## TO DO
Please output exactly the run of lines that starts at the line with "(217, 72) = (279, 108): green" and ends at the last line of the records below.

## INPUT DATA
************

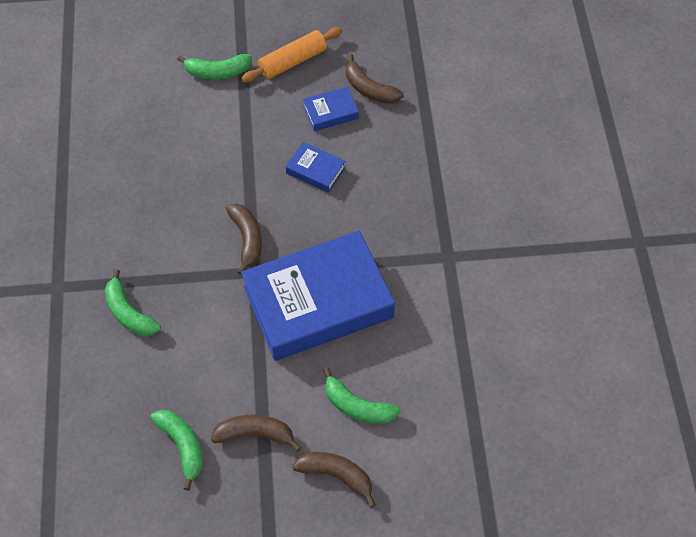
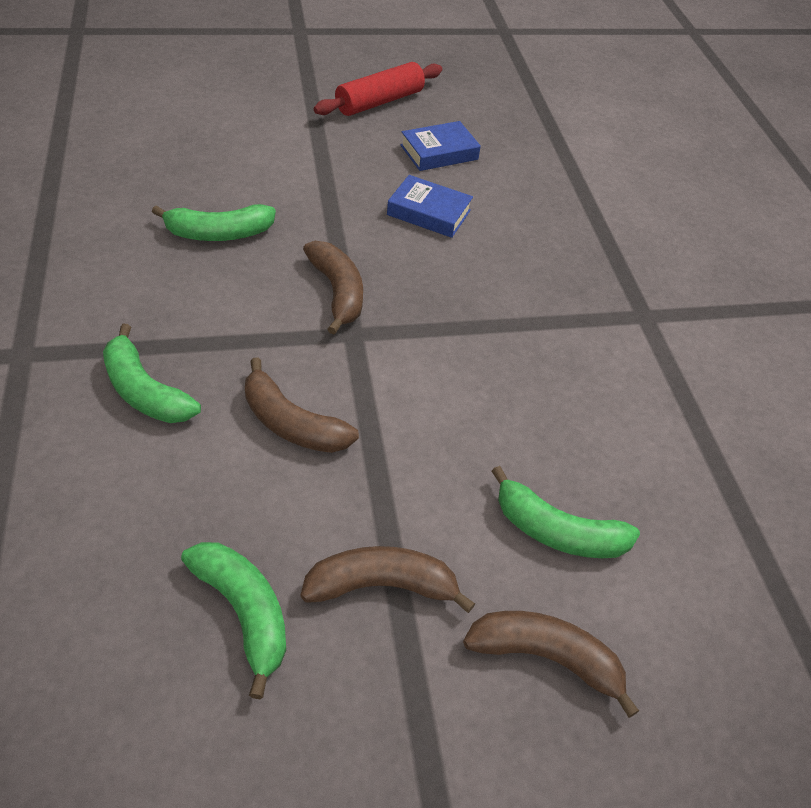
camera: 10 degrees left, 10 degrees down
(217, 72) = (279, 108): green banana -> green banana (219, 233)
(292, 61) = (379, 102): orange rolling pin -> red rolling pin
(318, 302) = (461, 375): blue book -> none
(369, 89) = (486, 131): brown banana -> brown banana (292, 423)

************

## EXERCISE ANSWER
(217, 72) = (279, 108): green banana -> green banana (219, 233)
(292, 61) = (379, 102): orange rolling pin -> red rolling pin
(318, 302) = (461, 375): blue book -> none
(369, 89) = (486, 131): brown banana -> brown banana (292, 423)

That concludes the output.